BEGIN Record extracts

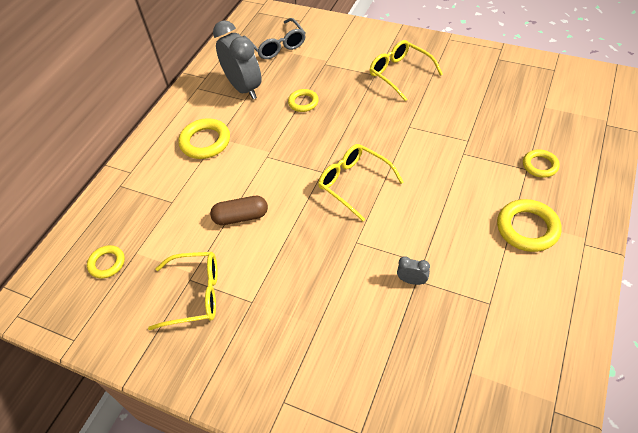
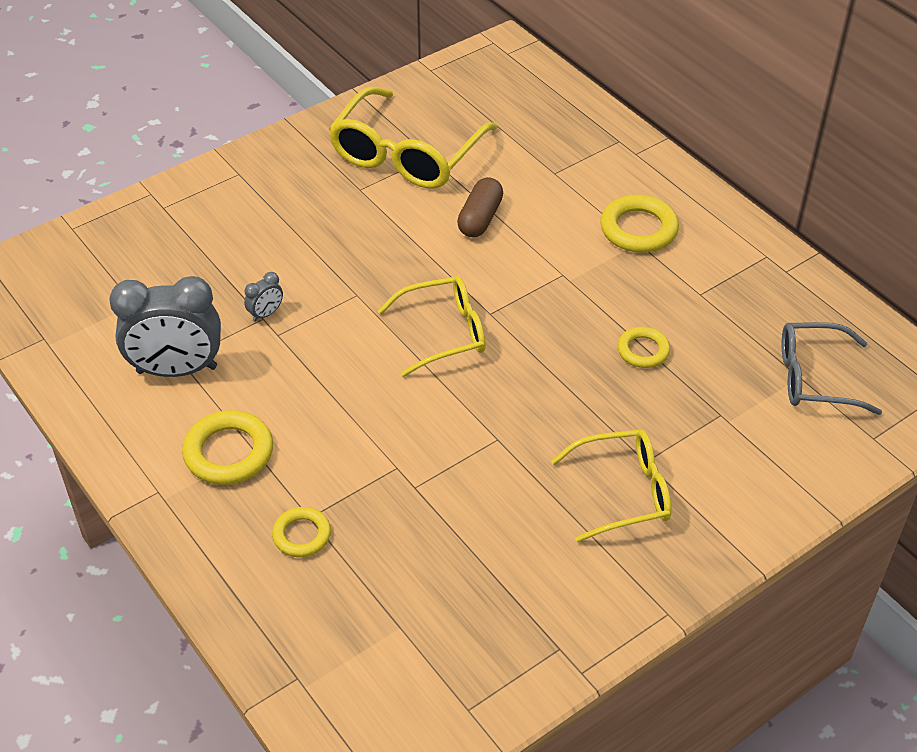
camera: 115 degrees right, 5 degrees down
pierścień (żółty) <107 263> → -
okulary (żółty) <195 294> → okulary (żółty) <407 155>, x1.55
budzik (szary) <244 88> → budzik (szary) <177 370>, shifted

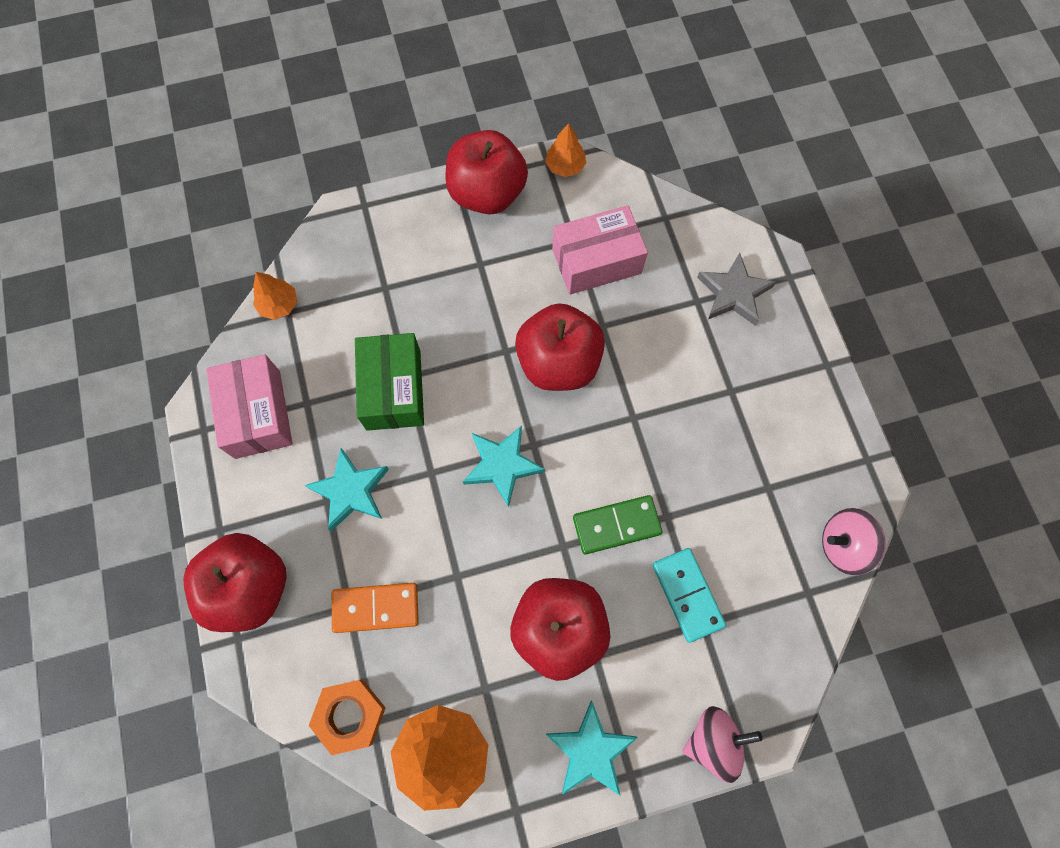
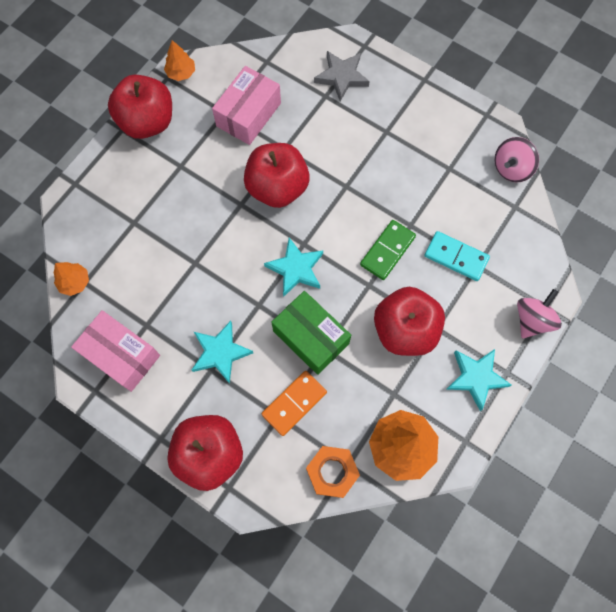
camera: 40 degrees left, 0 degrees up
pudełko (zielony) <393 390> → pudełko (zielony) <311 337>, shifted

END Record extracts

▶ Assigned task:
In transcribing the material above, reproduce each line exactly and include none of the pictures.

▶ Solution for this exercise:
camera: 115 degrees right, 5 degrees down
pierścień (żółty) <107 263> → -
okulary (żółty) <195 294> → okulary (żółty) <407 155>, x1.55
budzik (szary) <244 88> → budzik (szary) <177 370>, shifted

camera: 40 degrees left, 0 degrees up
pudełko (zielony) <393 390> → pudełko (zielony) <311 337>, shifted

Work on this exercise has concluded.